• **DATA RECORDS**:
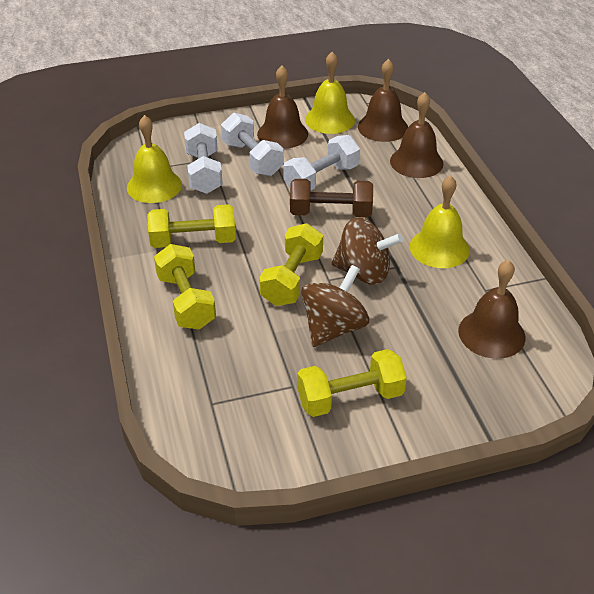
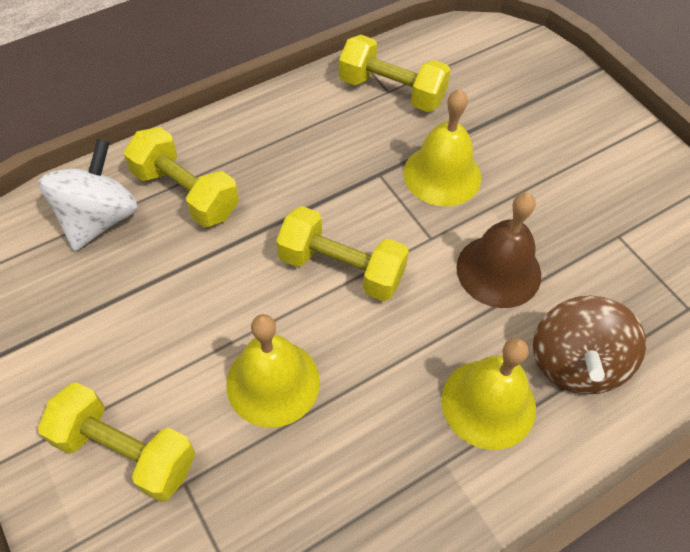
brown bell: 4 -> 1
brown dumbbell: 1 -> 0
brown spinning top: 2 -> 1
white dumbbell: 3 -> 0
white spinning top: 0 -> 1

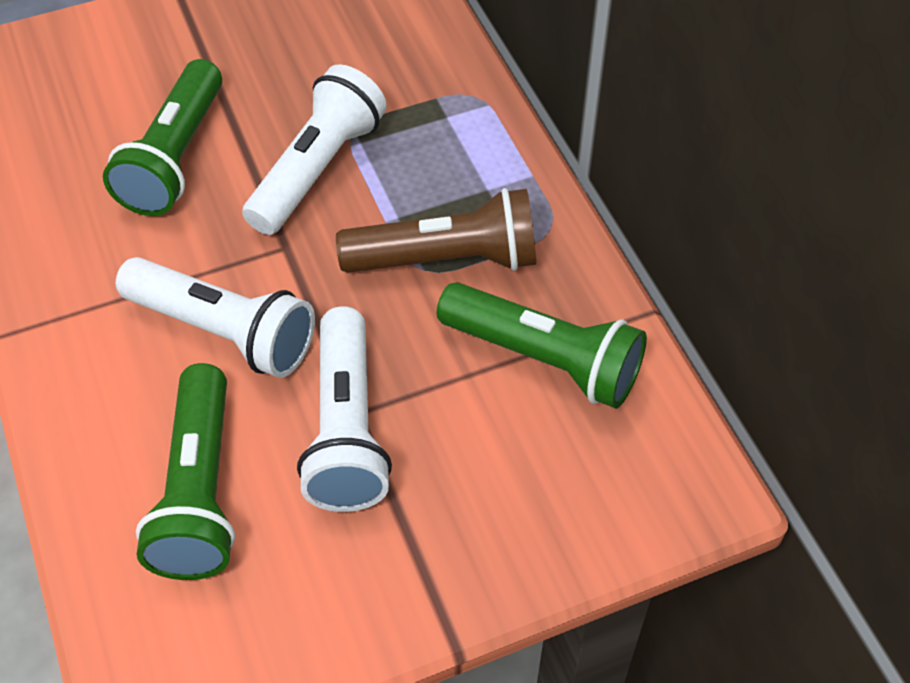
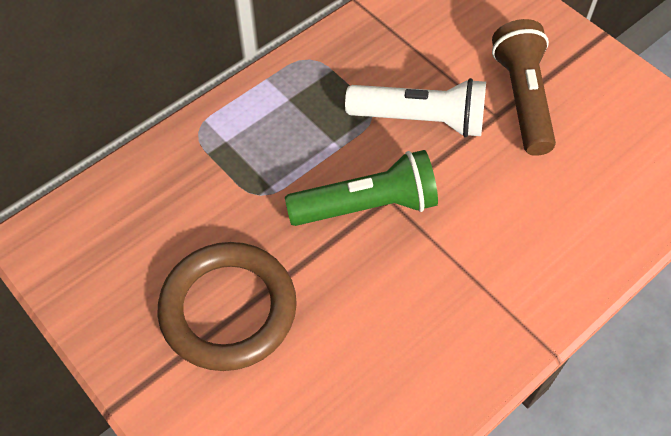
brown ring: 0 -> 1
green flashlight: 3 -> 1
white flashlight: 3 -> 1

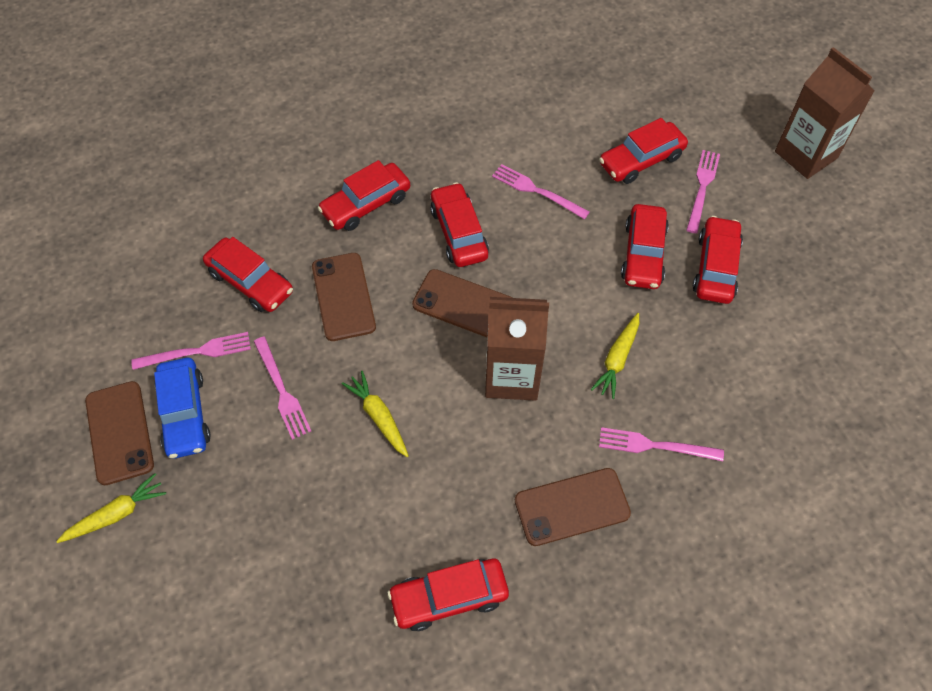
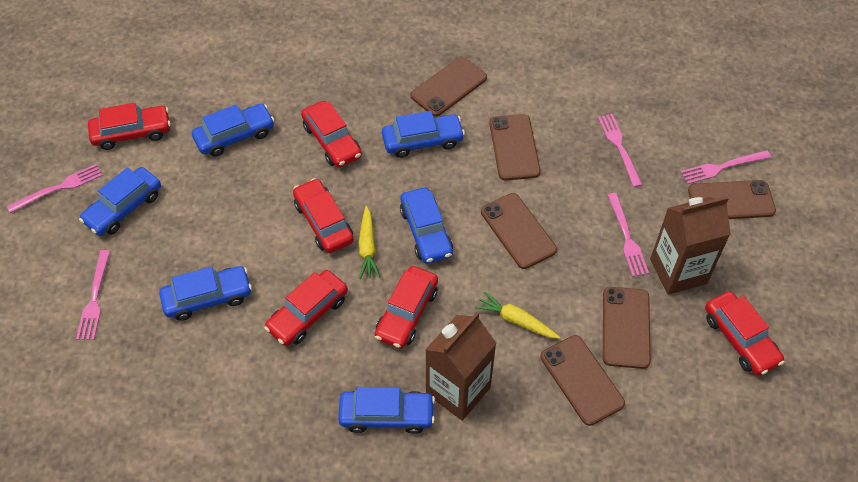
blue car: 1 -> 6
brown phone: 4 -> 6
red car: 7 -> 6
yellow carrot: 3 -> 2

• **WHAT YOU ARE ASKED TO DO**:
Write out again, exactly, each line from the one with "white dumbbell: 3 -> 0" to the end of the entries. No pictures go in.

• **ANSWER SECTION**:
white dumbbell: 3 -> 0
white spinning top: 0 -> 1

brown ring: 0 -> 1
green flashlight: 3 -> 1
white flashlight: 3 -> 1

blue car: 1 -> 6
brown phone: 4 -> 6
red car: 7 -> 6
yellow carrot: 3 -> 2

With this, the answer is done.